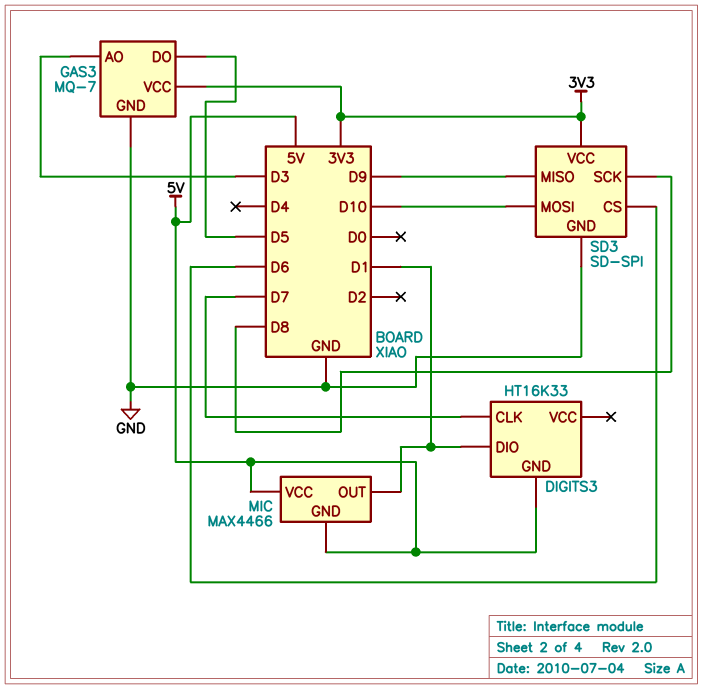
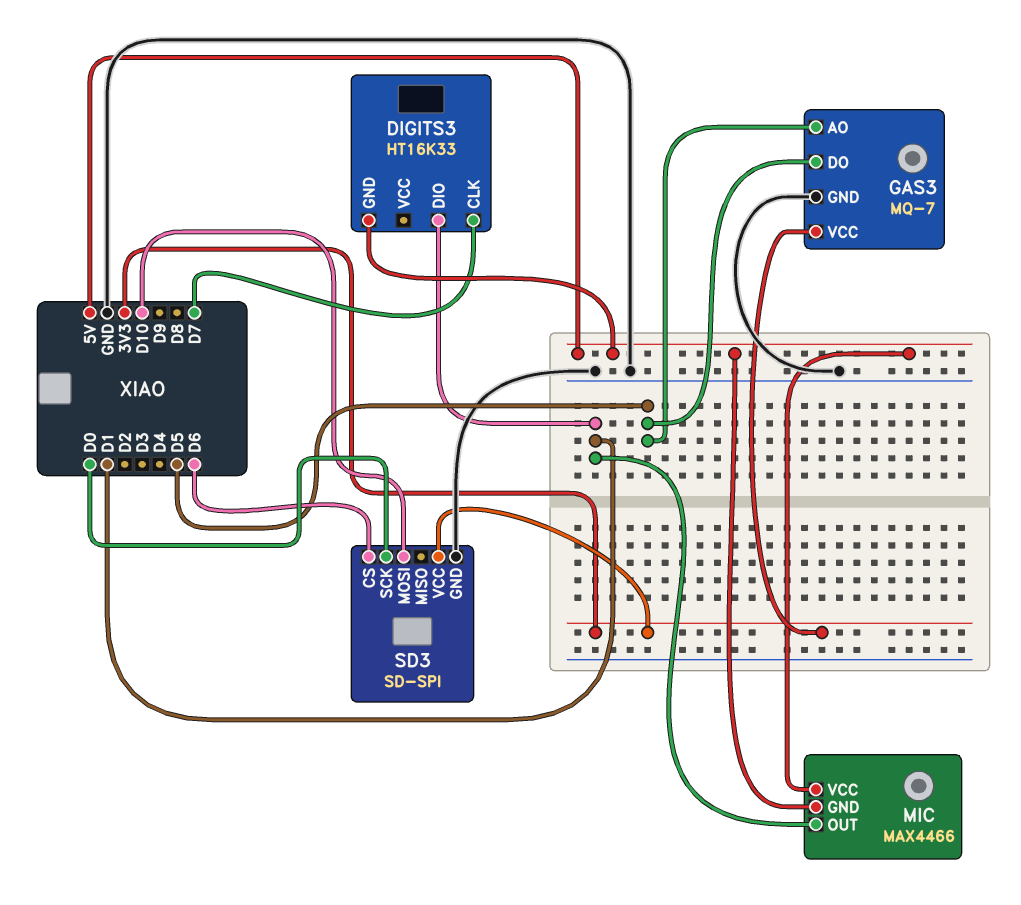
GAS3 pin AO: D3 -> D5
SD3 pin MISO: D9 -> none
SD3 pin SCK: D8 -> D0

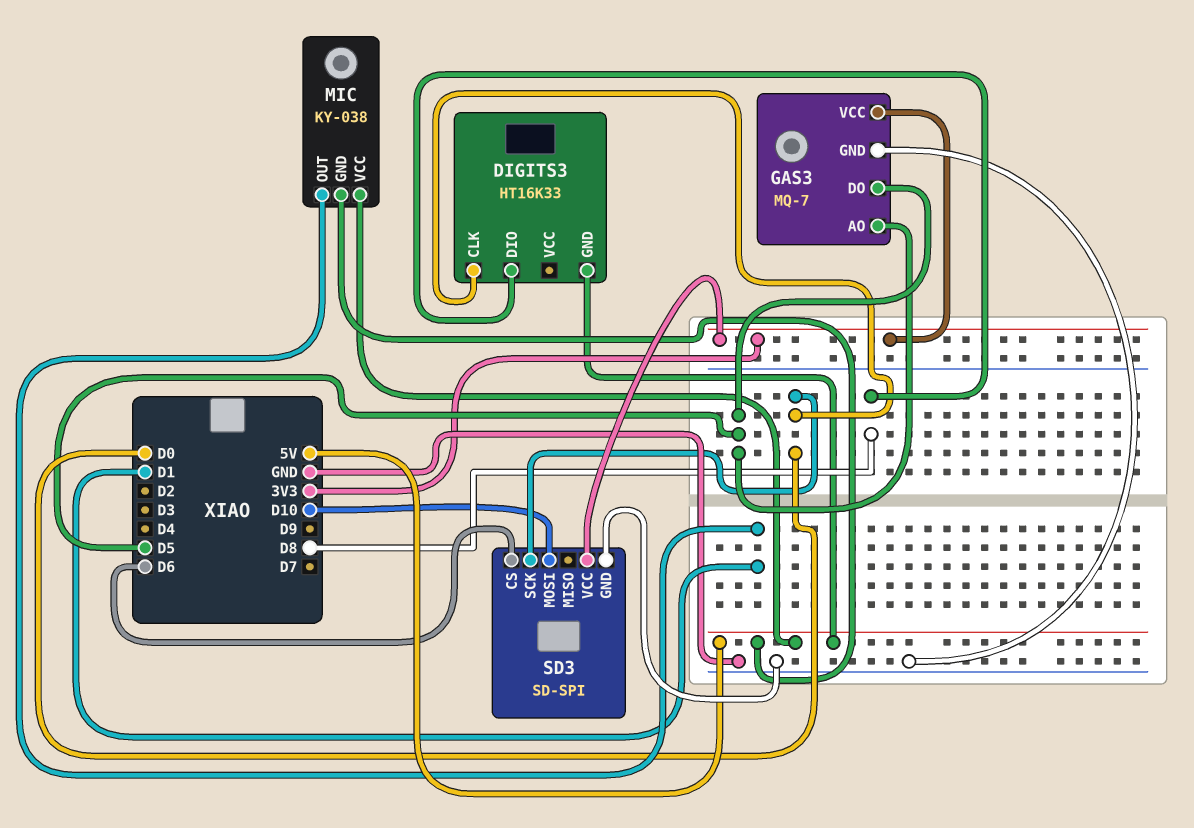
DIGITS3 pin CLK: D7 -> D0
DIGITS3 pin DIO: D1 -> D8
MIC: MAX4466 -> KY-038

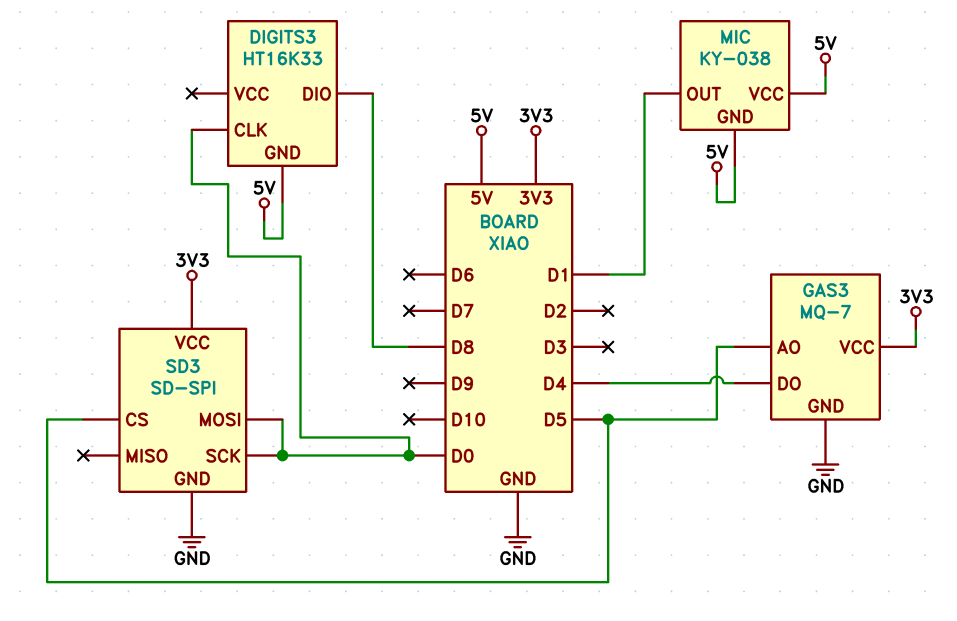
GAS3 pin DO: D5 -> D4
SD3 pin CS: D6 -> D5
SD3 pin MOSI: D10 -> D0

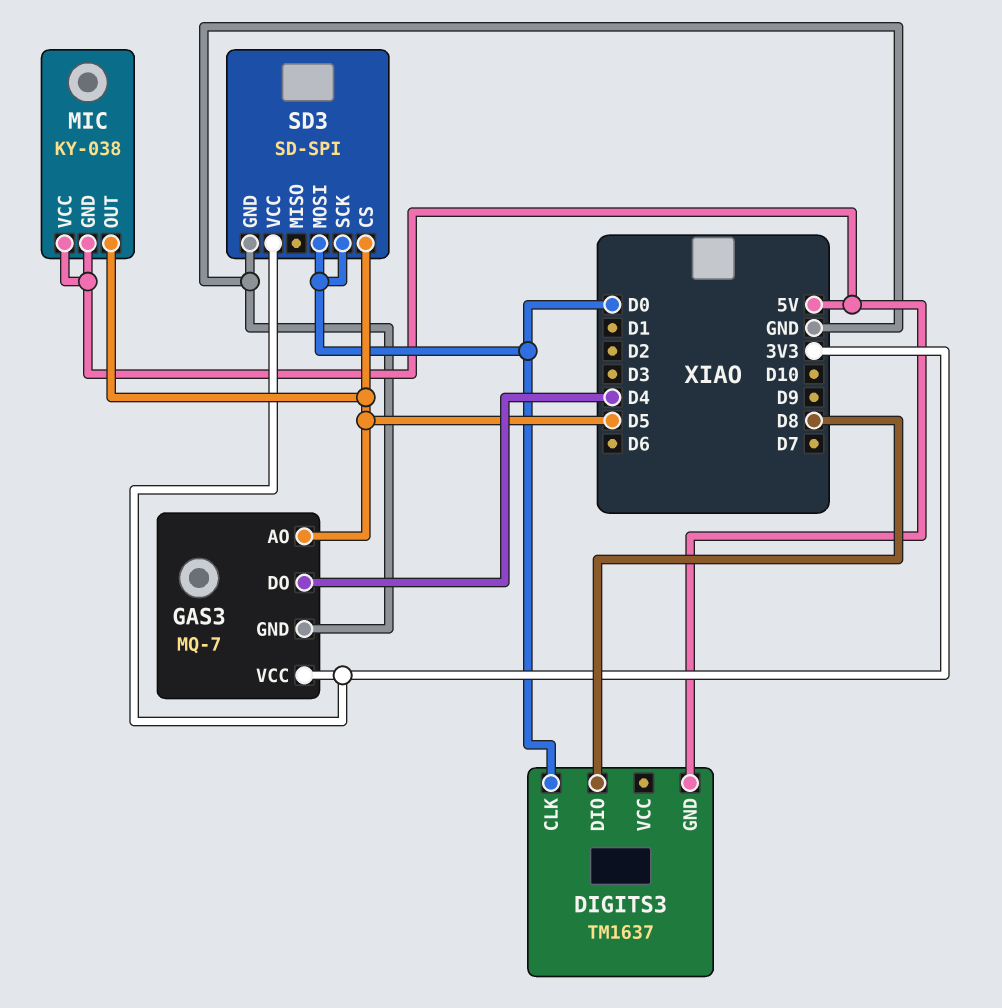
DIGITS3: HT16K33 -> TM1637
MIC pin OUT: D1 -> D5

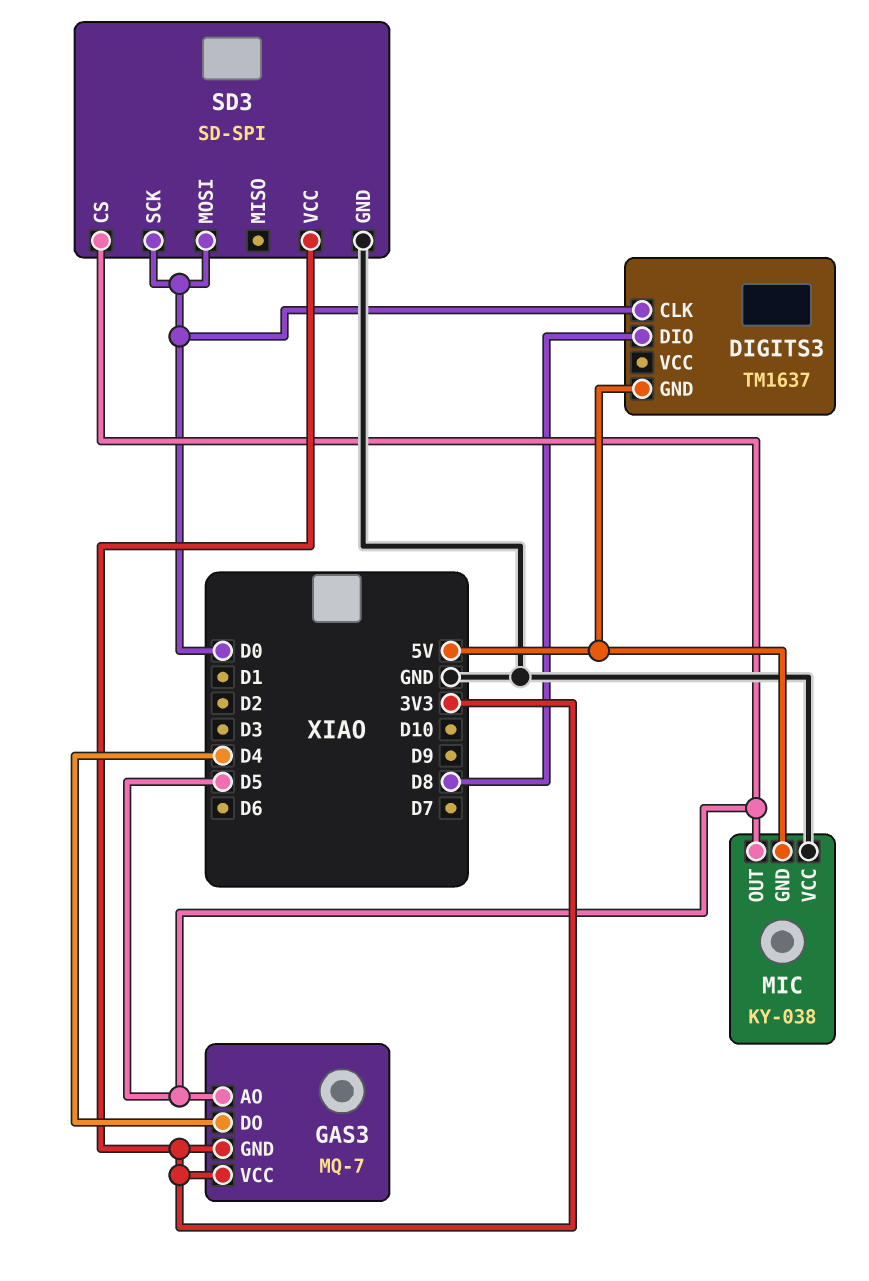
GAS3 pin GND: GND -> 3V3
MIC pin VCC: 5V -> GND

══════

An exact copy is needed of the lines running from the one containing "DIGITS3 pin DIO: D1 -> D8" through the last line of the material, and of no others; pictures stay out.

DIGITS3 pin DIO: D1 -> D8
MIC: MAX4466 -> KY-038

GAS3 pin DO: D5 -> D4
SD3 pin CS: D6 -> D5
SD3 pin MOSI: D10 -> D0

DIGITS3: HT16K33 -> TM1637
MIC pin OUT: D1 -> D5

GAS3 pin GND: GND -> 3V3
MIC pin VCC: 5V -> GND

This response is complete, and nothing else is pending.